Data shown:
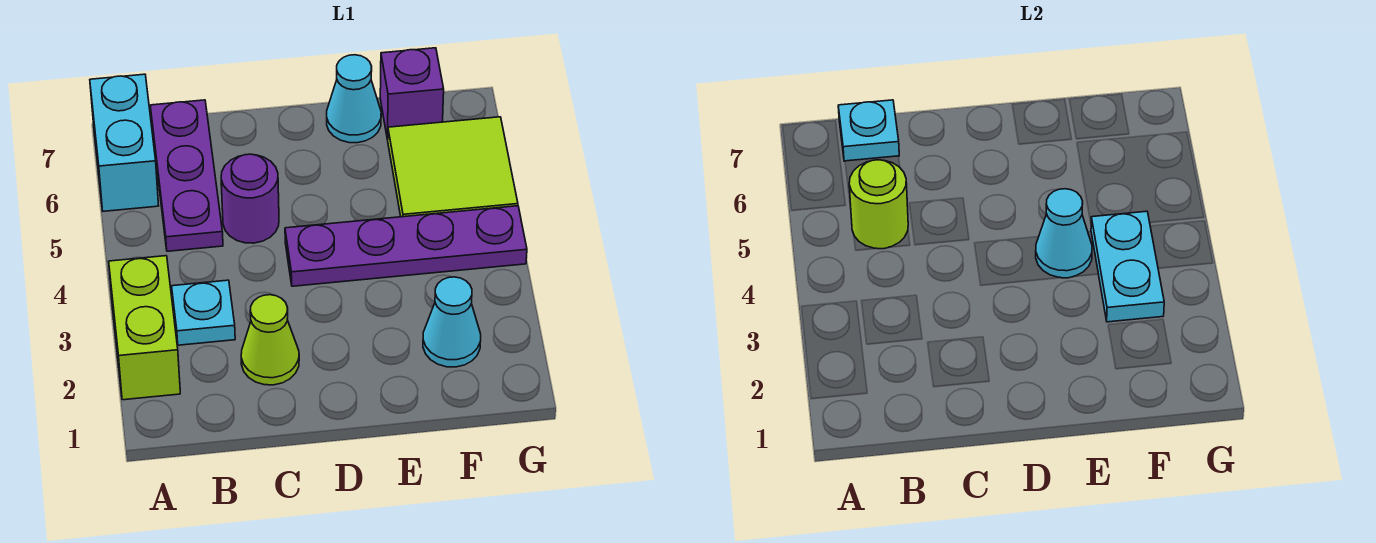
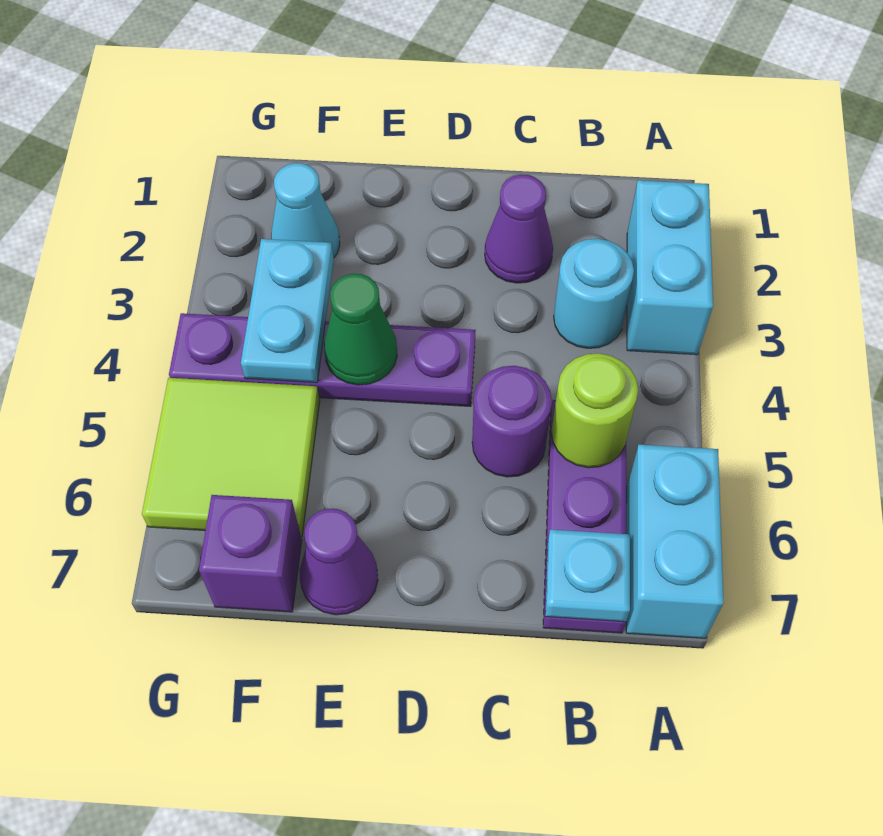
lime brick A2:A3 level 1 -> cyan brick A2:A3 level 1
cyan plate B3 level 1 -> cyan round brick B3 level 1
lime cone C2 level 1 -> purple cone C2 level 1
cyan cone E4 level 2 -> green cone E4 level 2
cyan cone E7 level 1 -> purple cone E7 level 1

To do: Each line with the word "brick" in the records above belongs in the result; copy all of them.

Solution to this task:
lime brick A2:A3 level 1 -> cyan brick A2:A3 level 1
cyan plate B3 level 1 -> cyan round brick B3 level 1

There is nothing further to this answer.